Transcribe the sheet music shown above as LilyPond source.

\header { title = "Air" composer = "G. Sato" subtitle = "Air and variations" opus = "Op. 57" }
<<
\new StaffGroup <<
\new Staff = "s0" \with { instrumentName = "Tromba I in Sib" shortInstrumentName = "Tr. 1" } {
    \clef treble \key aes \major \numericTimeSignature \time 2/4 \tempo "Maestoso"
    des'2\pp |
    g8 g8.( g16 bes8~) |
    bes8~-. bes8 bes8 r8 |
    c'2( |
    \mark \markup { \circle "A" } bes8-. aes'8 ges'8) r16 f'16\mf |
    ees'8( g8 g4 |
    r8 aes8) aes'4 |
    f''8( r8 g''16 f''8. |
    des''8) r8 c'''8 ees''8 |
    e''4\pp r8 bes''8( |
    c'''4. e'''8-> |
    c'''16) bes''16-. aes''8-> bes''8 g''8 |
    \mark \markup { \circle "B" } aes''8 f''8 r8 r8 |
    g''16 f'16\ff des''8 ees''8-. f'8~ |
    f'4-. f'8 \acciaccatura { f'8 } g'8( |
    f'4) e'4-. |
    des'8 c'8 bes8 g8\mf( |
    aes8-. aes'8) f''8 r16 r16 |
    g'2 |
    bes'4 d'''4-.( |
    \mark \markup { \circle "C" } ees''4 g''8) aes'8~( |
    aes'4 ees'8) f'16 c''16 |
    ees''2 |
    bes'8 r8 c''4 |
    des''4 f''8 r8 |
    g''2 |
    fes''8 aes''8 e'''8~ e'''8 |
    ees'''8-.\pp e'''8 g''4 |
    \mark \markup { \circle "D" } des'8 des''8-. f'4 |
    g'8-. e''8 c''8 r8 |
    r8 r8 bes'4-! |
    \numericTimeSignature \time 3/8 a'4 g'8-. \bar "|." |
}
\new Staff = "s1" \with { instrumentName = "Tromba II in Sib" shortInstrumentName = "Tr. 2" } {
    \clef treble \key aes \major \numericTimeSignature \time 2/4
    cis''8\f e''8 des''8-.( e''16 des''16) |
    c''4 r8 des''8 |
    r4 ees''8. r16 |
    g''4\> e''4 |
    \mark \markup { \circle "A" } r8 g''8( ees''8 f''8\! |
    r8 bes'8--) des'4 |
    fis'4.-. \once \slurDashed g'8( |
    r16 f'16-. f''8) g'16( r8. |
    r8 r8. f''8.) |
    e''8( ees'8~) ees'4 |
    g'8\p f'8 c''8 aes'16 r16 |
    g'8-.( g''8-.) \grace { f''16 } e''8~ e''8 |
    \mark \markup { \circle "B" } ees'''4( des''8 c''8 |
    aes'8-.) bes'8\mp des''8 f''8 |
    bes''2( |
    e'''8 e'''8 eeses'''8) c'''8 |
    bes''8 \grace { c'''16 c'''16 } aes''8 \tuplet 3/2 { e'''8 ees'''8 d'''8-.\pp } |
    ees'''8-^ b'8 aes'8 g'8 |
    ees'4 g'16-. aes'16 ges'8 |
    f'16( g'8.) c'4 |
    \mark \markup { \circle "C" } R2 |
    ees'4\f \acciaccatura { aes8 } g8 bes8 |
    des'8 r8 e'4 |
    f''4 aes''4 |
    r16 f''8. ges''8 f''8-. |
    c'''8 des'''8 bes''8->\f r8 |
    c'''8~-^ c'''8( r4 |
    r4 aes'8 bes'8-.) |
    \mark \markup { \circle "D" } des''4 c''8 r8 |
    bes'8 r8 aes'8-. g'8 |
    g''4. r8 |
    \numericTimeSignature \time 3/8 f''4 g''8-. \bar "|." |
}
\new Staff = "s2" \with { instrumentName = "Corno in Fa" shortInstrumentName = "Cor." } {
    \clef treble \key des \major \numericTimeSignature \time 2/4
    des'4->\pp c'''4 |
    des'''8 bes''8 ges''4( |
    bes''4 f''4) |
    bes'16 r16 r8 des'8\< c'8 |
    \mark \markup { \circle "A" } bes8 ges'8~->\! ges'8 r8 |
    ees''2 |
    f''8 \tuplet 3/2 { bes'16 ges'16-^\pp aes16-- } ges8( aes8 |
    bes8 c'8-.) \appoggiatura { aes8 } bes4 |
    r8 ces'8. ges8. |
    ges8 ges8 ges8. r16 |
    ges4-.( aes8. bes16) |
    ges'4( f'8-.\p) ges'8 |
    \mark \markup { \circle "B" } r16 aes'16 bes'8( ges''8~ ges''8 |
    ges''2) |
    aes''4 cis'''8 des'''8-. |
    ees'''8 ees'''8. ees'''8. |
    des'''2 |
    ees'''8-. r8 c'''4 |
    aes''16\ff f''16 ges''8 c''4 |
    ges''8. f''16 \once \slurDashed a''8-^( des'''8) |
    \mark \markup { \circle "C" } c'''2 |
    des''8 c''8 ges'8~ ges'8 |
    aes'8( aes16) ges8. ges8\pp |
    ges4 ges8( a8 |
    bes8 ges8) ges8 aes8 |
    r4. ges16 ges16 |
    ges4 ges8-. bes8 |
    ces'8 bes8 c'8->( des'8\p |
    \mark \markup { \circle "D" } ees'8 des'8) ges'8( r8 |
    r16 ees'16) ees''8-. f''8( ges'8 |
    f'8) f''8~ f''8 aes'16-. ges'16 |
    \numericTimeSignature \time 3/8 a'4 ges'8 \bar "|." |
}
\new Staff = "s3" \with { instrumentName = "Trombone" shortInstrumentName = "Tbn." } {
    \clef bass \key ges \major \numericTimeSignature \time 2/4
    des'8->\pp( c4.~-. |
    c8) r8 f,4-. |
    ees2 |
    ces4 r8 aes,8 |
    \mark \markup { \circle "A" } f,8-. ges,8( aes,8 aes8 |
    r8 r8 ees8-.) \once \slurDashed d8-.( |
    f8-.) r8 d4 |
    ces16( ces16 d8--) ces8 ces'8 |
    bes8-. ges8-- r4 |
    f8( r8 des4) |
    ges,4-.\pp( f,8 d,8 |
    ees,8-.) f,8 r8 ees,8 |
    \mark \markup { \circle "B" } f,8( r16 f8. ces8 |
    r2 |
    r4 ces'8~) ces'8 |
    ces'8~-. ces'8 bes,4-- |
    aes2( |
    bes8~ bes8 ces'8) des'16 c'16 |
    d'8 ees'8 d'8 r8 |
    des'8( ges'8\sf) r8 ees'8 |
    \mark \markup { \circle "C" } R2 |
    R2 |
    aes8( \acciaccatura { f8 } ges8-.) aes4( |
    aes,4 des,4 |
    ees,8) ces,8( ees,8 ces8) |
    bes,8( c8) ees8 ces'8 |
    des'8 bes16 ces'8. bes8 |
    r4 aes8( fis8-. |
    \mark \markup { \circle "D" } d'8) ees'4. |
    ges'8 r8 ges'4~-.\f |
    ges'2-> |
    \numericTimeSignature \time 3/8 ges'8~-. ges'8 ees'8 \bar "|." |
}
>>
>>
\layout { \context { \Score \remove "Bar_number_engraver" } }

=-=-=-=-=

▸ **TASK TO COMPLETE**
List every line in the records above that contains the string "major".

▸ **FINAL ANSWER**
    \clef treble \key aes \major \numericTimeSignature \time 2/4 \tempo "Maestoso"
    \clef treble \key aes \major \numericTimeSignature \time 2/4
    \clef treble \key des \major \numericTimeSignature \time 2/4
    \clef bass \key ges \major \numericTimeSignature \time 2/4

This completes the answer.